**Records for processing:**
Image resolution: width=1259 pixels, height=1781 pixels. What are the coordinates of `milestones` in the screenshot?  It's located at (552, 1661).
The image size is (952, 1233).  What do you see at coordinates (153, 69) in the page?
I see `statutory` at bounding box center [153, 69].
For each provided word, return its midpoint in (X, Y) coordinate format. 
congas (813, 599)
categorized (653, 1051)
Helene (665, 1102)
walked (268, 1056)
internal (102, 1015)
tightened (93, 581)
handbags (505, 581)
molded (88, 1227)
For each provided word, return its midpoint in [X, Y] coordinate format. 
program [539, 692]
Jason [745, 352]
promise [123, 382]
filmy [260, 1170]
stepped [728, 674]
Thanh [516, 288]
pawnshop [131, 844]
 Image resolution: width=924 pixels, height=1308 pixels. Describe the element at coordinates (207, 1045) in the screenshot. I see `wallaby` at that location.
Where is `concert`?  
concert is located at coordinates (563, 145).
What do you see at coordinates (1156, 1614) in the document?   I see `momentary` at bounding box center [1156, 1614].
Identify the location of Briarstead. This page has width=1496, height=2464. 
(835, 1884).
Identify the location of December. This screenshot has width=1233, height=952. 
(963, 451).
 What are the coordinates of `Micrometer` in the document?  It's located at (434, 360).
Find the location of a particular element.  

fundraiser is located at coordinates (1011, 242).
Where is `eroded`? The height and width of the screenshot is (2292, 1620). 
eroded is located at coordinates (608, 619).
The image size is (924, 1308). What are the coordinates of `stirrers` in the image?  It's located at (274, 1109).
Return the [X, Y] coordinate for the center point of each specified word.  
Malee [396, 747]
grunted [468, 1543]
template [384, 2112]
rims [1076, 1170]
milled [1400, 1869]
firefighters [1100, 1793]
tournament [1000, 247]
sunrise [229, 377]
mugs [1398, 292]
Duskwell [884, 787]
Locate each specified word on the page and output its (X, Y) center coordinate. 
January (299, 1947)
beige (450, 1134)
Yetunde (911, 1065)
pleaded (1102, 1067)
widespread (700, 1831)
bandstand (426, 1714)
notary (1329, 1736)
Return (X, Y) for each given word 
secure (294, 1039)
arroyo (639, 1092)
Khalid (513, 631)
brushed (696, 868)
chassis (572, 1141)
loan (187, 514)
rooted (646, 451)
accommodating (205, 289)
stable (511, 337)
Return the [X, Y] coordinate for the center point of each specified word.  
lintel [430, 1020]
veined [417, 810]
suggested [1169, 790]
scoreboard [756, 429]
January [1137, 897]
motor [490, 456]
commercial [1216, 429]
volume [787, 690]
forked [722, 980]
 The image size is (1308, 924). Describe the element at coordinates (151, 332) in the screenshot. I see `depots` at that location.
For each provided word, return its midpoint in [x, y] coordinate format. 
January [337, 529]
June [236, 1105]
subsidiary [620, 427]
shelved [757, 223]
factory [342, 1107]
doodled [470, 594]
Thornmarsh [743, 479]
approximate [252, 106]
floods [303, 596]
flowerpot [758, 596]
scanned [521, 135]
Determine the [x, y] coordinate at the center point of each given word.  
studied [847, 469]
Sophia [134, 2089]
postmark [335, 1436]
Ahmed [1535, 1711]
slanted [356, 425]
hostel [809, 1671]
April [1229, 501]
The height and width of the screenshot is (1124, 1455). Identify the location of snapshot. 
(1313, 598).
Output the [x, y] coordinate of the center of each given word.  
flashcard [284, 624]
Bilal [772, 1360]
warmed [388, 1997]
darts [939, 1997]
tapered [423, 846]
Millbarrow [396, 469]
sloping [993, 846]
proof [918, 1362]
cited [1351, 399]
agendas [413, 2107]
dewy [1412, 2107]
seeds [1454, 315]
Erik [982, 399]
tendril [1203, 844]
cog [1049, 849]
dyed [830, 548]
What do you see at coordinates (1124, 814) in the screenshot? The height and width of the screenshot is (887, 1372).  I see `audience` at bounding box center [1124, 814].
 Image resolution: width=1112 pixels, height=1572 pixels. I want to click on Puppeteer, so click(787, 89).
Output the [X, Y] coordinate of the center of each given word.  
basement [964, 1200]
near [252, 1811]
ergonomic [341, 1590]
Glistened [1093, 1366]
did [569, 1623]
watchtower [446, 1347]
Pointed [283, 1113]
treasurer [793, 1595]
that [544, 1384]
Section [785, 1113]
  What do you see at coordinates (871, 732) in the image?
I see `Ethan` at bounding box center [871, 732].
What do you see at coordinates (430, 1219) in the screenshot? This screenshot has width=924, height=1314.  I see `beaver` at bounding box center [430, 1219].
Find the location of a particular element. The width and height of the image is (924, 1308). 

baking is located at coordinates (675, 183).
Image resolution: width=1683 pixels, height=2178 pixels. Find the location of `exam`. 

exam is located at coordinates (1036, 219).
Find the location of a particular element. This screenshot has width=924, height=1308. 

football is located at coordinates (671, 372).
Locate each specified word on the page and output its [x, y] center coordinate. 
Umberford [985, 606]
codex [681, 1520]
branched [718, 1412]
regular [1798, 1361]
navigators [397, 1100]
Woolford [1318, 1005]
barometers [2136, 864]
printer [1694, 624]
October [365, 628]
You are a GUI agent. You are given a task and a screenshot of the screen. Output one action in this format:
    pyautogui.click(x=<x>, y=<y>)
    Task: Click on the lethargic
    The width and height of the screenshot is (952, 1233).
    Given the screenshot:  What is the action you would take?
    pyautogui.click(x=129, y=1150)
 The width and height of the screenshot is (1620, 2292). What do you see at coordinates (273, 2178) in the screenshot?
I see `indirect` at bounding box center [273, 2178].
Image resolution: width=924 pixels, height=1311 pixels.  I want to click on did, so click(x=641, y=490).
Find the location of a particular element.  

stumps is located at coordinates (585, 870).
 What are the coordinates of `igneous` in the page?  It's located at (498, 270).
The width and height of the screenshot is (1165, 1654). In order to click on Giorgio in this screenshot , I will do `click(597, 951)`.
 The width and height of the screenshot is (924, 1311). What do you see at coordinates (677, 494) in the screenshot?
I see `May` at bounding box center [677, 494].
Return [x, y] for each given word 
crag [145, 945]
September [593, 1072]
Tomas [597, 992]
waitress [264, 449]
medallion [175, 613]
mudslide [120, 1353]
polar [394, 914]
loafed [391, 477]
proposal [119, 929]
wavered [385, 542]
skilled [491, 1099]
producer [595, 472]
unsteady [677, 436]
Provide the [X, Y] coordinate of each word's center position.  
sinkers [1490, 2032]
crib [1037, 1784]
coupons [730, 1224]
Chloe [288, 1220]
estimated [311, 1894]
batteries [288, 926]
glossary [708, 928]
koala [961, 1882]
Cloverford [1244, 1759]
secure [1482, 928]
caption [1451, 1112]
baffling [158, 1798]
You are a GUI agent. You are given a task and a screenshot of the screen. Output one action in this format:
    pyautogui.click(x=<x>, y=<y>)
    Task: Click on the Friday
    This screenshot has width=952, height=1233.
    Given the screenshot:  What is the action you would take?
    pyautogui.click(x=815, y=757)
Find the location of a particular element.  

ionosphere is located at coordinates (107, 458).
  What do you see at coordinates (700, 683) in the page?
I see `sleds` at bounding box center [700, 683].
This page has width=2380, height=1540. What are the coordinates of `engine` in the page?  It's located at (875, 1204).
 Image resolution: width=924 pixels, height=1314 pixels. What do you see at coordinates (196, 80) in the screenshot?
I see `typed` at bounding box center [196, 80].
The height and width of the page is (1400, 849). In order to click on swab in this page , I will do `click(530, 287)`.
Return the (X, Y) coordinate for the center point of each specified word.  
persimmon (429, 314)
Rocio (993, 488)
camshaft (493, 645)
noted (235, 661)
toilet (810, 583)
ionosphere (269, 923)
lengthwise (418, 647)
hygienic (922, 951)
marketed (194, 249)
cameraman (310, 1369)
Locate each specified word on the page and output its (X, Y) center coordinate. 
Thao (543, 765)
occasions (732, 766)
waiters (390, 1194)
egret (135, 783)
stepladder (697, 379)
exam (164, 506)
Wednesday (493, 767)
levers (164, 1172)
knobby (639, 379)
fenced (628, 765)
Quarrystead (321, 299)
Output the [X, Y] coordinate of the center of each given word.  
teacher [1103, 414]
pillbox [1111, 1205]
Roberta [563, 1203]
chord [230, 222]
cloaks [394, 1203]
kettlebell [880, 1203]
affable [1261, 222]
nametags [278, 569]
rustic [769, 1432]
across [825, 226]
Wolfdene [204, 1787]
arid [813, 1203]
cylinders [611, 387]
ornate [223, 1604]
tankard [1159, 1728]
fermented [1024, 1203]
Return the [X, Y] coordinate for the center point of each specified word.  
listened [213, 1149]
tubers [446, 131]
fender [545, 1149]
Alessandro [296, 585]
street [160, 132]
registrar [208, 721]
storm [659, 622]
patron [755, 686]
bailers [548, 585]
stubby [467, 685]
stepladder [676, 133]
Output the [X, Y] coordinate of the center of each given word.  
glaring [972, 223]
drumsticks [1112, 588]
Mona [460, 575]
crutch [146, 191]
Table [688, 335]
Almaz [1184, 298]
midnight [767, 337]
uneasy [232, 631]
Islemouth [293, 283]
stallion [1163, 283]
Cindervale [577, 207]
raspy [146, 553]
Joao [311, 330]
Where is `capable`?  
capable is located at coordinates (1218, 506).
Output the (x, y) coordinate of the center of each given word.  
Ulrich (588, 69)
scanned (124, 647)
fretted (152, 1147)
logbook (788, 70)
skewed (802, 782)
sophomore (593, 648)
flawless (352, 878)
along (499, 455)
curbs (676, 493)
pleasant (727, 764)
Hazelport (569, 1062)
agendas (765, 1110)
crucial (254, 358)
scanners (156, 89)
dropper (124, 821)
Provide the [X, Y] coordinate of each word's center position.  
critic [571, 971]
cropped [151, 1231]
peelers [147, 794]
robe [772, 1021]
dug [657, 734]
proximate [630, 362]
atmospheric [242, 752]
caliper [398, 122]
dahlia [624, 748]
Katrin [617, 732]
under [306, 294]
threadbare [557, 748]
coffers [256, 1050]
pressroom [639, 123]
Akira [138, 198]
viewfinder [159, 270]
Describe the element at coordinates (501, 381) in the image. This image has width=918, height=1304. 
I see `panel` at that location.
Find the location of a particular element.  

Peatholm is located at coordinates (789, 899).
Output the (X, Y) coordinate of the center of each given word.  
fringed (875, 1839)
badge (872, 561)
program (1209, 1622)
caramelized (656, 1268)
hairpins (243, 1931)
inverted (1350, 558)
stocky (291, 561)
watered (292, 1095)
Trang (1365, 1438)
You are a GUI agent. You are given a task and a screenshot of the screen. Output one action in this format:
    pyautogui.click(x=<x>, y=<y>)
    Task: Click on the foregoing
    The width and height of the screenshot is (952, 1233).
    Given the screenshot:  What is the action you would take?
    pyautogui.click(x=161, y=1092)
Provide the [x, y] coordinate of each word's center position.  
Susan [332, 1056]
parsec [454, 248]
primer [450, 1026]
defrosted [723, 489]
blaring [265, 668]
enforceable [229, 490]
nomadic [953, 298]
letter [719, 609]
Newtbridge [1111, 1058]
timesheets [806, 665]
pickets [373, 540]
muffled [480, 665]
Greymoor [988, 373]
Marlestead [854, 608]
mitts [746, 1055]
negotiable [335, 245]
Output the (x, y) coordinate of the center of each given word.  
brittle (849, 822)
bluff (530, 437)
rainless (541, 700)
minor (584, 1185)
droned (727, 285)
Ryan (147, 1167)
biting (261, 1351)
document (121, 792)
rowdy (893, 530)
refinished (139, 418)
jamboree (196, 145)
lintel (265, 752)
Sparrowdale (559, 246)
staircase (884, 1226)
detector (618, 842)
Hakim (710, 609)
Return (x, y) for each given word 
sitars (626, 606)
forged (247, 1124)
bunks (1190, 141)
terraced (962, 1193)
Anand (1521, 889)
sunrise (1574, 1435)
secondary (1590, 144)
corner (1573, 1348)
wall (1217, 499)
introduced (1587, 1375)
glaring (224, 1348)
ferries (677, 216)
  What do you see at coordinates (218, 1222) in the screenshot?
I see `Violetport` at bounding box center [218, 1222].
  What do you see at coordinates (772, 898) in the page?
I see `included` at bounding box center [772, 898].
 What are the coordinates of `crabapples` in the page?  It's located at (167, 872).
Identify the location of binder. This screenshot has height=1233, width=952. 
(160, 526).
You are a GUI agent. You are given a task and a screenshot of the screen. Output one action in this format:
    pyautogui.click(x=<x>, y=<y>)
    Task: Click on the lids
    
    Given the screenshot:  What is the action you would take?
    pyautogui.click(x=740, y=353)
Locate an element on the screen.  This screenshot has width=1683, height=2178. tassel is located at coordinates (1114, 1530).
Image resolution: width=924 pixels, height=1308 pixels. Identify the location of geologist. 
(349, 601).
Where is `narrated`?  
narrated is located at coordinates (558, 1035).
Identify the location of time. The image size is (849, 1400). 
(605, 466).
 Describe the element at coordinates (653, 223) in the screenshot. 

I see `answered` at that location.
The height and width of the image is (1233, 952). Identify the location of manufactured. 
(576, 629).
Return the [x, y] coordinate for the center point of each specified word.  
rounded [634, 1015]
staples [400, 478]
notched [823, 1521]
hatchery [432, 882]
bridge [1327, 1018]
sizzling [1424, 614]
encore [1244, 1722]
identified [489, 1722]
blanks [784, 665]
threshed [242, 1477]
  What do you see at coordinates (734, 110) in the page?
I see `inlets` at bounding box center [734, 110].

**Requirements:** Rewrite the stretch of material from the start through the line containing "concert is located at coordinates (563, 145).", replacing "midpoint" with "center point" and leaving everything else unchanged.

**Response to the task:**
Image resolution: width=1259 pixels, height=1781 pixels. What are the coordinates of `milestones` in the screenshot?  It's located at (552, 1661).
The image size is (952, 1233).  What do you see at coordinates (153, 69) in the page?
I see `statutory` at bounding box center [153, 69].
For each provided word, return its center point in (X, Y) coordinate format. 
congas (813, 599)
categorized (653, 1051)
Helene (665, 1102)
walked (268, 1056)
internal (102, 1015)
tightened (93, 581)
handbags (505, 581)
molded (88, 1227)
For each provided word, return its center point in [X, Y] coordinate format. 
program [539, 692]
Jason [745, 352]
promise [123, 382]
filmy [260, 1170]
stepped [728, 674]
Thanh [516, 288]
pawnshop [131, 844]
 Image resolution: width=924 pixels, height=1308 pixels. Describe the element at coordinates (207, 1045) in the screenshot. I see `wallaby` at that location.
Where is `concert`?  
concert is located at coordinates (563, 145).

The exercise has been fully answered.